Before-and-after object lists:
┌──
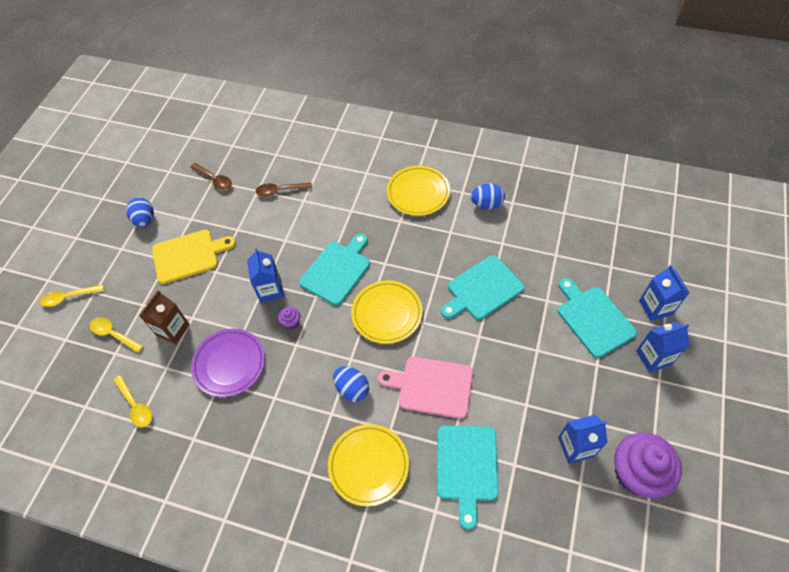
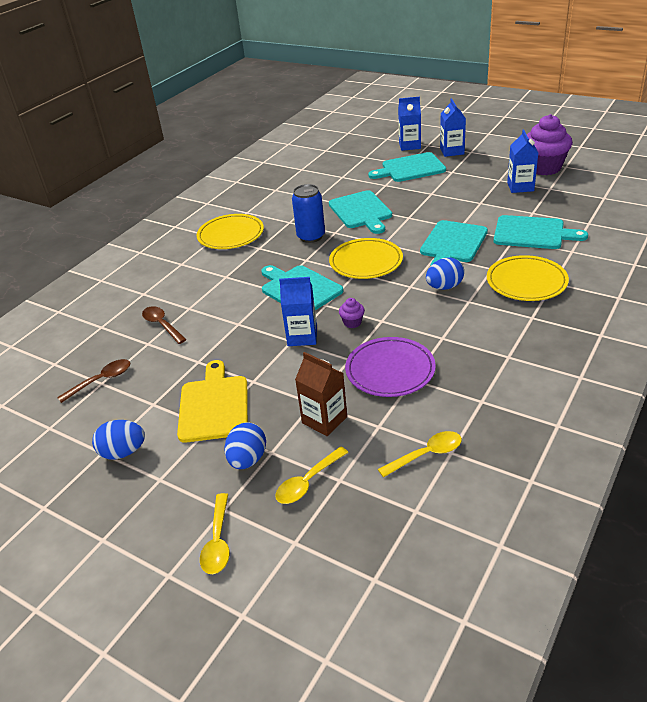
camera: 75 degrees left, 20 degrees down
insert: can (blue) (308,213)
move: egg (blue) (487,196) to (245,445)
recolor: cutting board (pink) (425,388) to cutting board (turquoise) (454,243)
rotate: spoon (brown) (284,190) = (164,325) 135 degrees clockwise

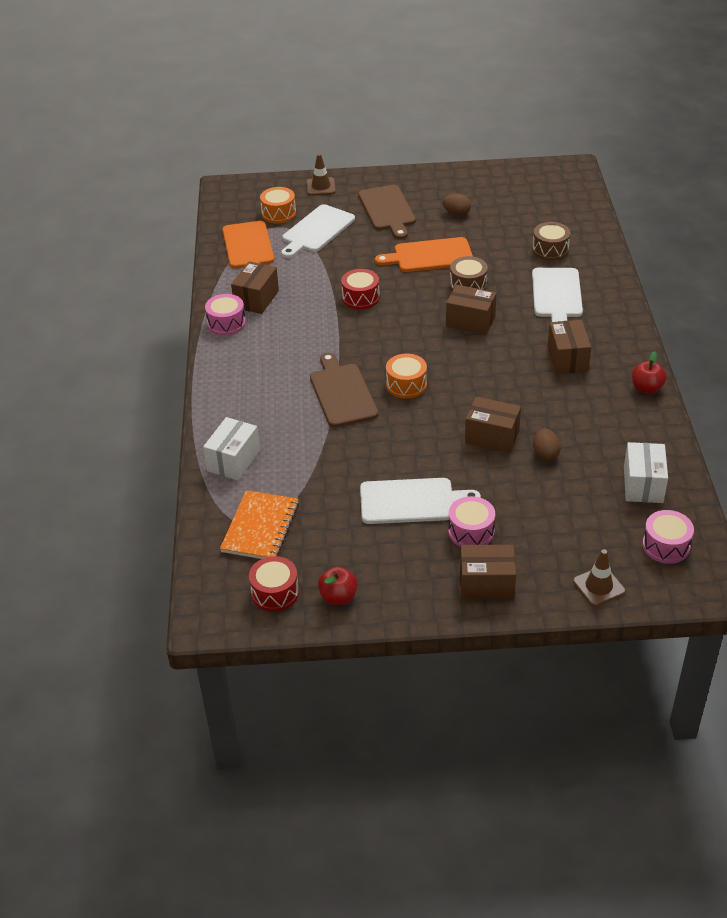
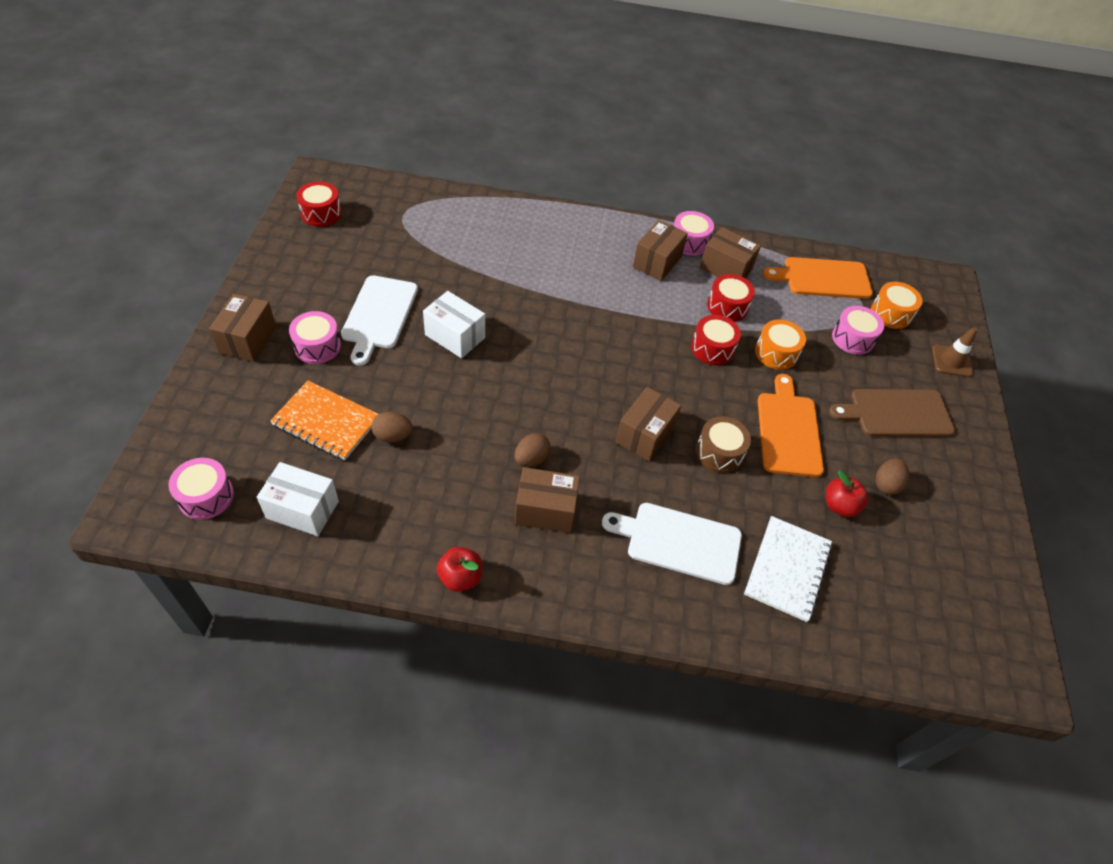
camera: 95 degrees right, 10 degrees up
delete: cutting board (brown) (344,389); traffic cone (brown) (599,578)
insert: egg (brown) (533,450); drum (red) (731,298)
move: box (white) (231,449) to (454,324); notebook (orange) (259,524) to (324,420); apple (red) (338,586) to (847,493); drum (orange) (406,376) to (780,345); box (brown) (493,424) to (660,250)
replace: cutting board (white) (318,231) to drum (pink) (858,330); drum (brown) (551,241) to notebook (white) (788,569)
└──
__Exercise instructions__:
The lines from the one containing "rotate: spoon (brown)" through the last line of the data above are to be transcribed exactly, both included, with all pictures left out.

__Task response__:
rotate: spoon (brown) (284,190) = (164,325) 135 degrees clockwise

camera: 95 degrees right, 10 degrees up
delete: cutting board (brown) (344,389); traffic cone (brown) (599,578)
insert: egg (brown) (533,450); drum (red) (731,298)
move: box (white) (231,449) to (454,324); notebook (orange) (259,524) to (324,420); apple (red) (338,586) to (847,493); drum (orange) (406,376) to (780,345); box (brown) (493,424) to (660,250)
replace: cutting board (white) (318,231) to drum (pink) (858,330); drum (brown) (551,241) to notebook (white) (788,569)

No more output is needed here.